● What the exercise asks:
In the material below, find all lines with the string "black" and copy them.

***** Given data *****

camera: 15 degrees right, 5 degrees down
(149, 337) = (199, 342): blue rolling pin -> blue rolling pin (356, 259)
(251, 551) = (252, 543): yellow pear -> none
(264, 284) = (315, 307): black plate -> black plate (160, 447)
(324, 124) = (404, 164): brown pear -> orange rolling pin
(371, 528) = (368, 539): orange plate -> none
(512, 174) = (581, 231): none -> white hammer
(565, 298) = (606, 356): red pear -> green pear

*****
***** Given data *****

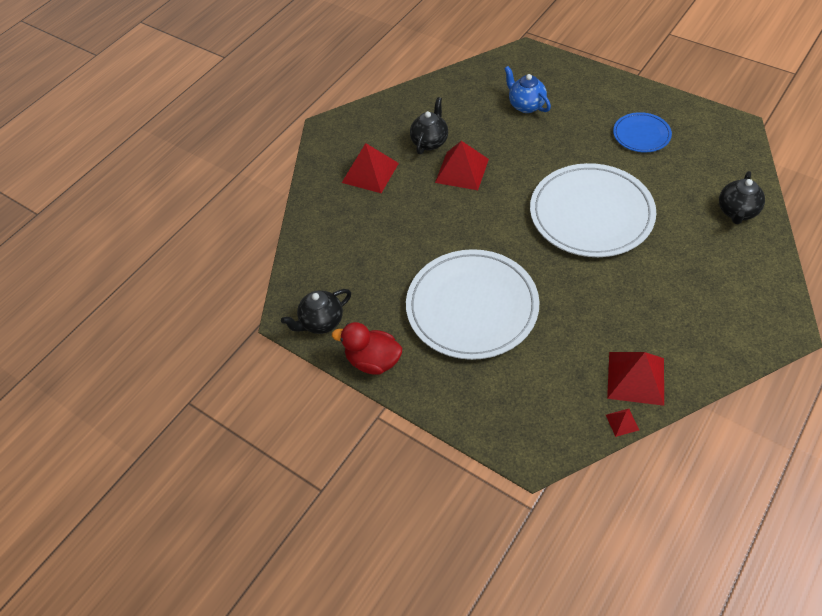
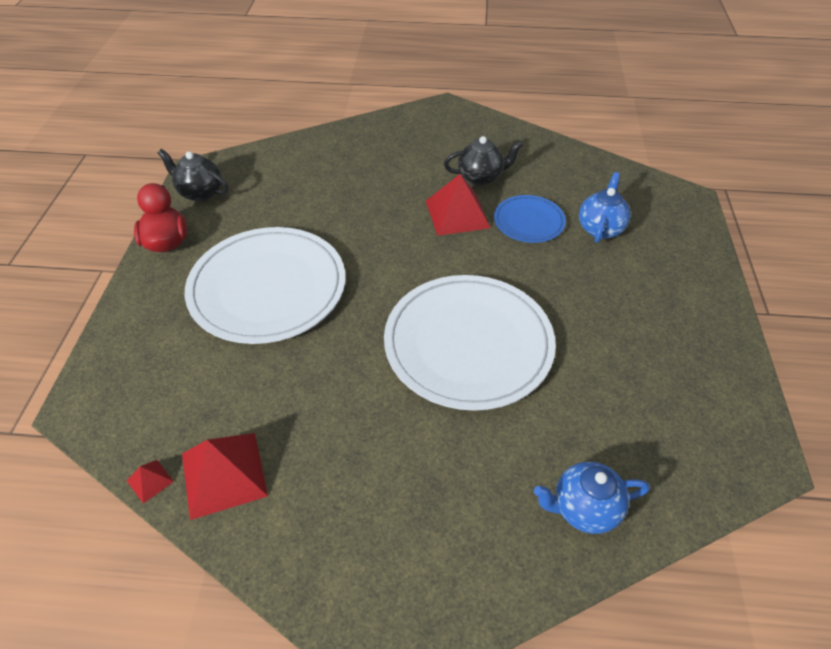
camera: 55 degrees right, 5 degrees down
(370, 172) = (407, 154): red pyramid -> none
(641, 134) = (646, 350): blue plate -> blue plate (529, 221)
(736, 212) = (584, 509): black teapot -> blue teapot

*****

● Answer area:
(264, 284) = (315, 307): black plate -> black plate (160, 447)
(736, 212) = (584, 509): black teapot -> blue teapot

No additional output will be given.